Task
Repeat the entries exactly but omit the pictures.

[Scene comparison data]
****************************************

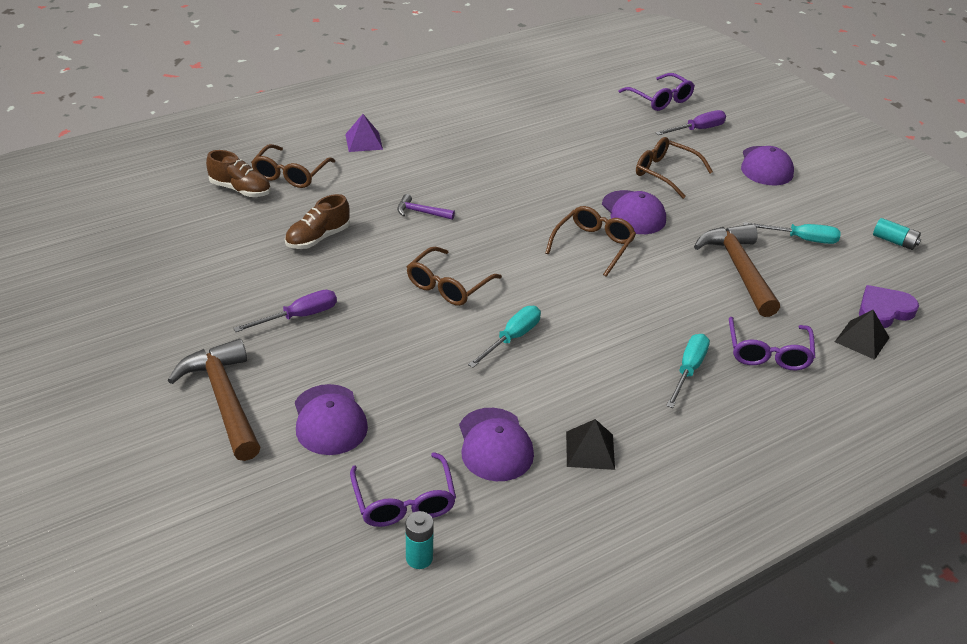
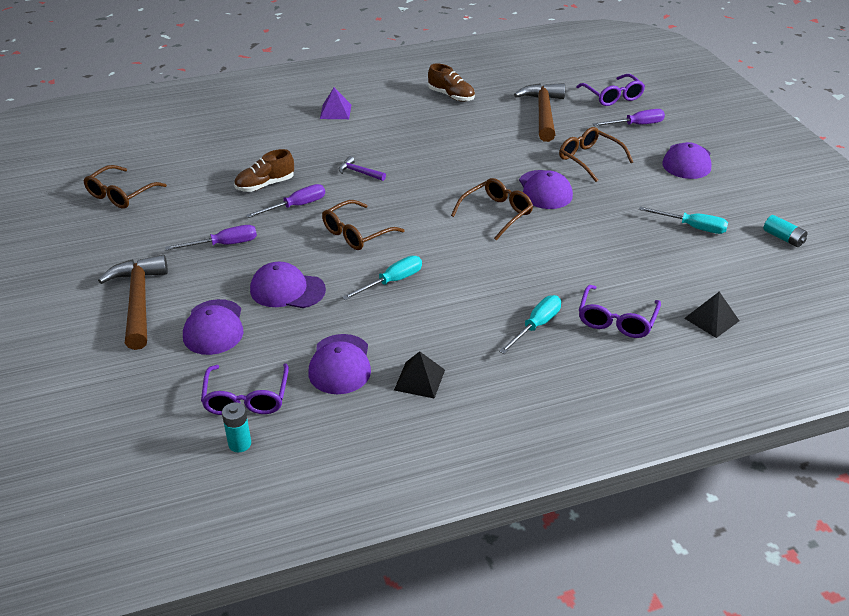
camera: 15 degrees right, 0 degrees up
brown shoe [206,150,271,197] -> brown shoe moved to [428,63,475,102]
brown glasses [251,144,335,188] -> brown glasses moved to [83,165,167,209]
brown hammer [694,224,780,317] -> brown hammer moved to [514,83,565,142]
purple heart [859,285,919,328] -> none
none -> purple screwdriver [246,184,325,218]
none -> purple cap [250,262,326,308]

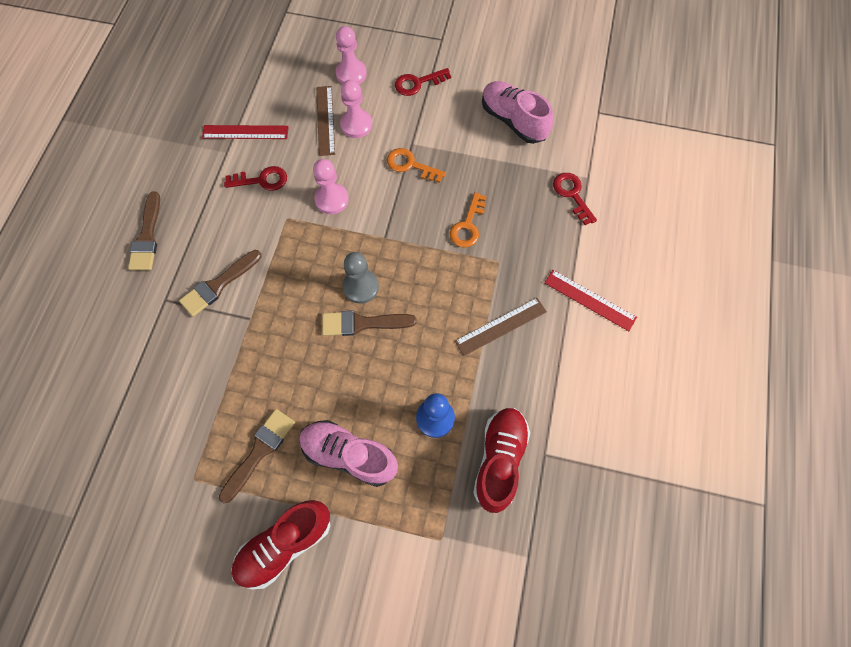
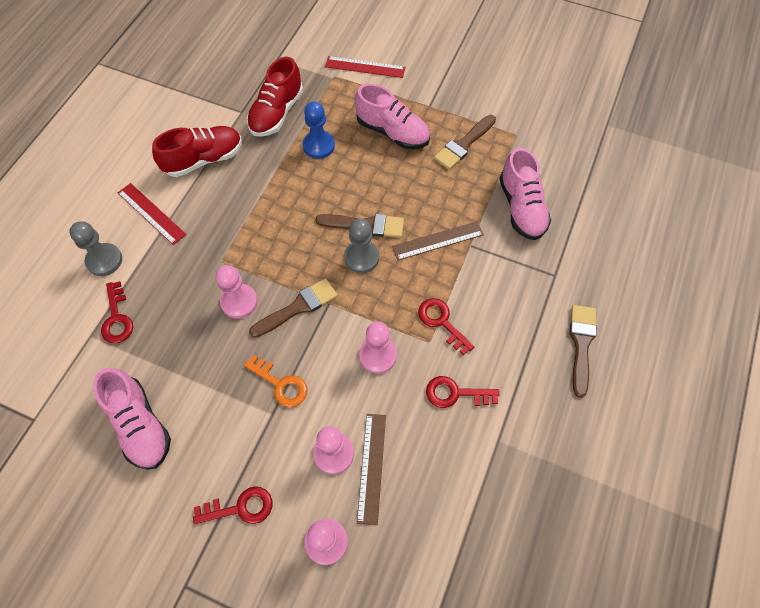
camera: 170 degrees left, 5 degrees down
brown brush [179,250,262,317] -> brown brush moved to [249,278,338,338]
red ruler [202,125,289,139] -> red ruler moved to [325,56,405,78]
red shoe [231,500,331,589] -> red shoe moved to [152,126,242,177]
orange key [450,192,487,248] -> pink pawn [216,265,258,319]
brown ruler [455,298,547,356] -> brown ruler moved to [392,221,484,261]
none -> grey pawn [69,221,122,276]
none -> red key [418,298,475,355]
none -> pink shoe [499,148,551,240]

****************************************

Answer to this task
camera: 15 degrees right, 0 degrees up
brown shoe [206,150,271,197] -> brown shoe moved to [428,63,475,102]
brown glasses [251,144,335,188] -> brown glasses moved to [83,165,167,209]
brown hammer [694,224,780,317] -> brown hammer moved to [514,83,565,142]
purple heart [859,285,919,328] -> none
none -> purple screwdriver [246,184,325,218]
none -> purple cap [250,262,326,308]

camera: 170 degrees left, 5 degrees down
brown brush [179,250,262,317] -> brown brush moved to [249,278,338,338]
red ruler [202,125,289,139] -> red ruler moved to [325,56,405,78]
red shoe [231,500,331,589] -> red shoe moved to [152,126,242,177]
orange key [450,192,487,248] -> pink pawn [216,265,258,319]
brown ruler [455,298,547,356] -> brown ruler moved to [392,221,484,261]
none -> grey pawn [69,221,122,276]
none -> red key [418,298,475,355]
none -> pink shoe [499,148,551,240]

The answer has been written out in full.